● TASK PROMPT
Print every line of the listing below, starting with the line that holds "turquoise key: 2 -> 0" and going on through the line that holds "turquoise trophy: 1 -> 2", both included, and print nothing else.

● DATA IN THIS EXERCISE
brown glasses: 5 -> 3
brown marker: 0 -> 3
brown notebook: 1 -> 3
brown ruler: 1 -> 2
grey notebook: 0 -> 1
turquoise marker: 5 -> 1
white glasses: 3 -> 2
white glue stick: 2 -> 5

* * *

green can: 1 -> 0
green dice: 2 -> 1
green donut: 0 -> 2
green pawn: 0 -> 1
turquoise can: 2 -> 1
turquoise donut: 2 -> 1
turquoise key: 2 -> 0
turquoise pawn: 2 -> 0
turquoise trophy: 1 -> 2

==

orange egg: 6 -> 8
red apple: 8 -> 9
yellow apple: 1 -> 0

● YOUR RESPONSE
turquoise key: 2 -> 0
turquoise pawn: 2 -> 0
turquoise trophy: 1 -> 2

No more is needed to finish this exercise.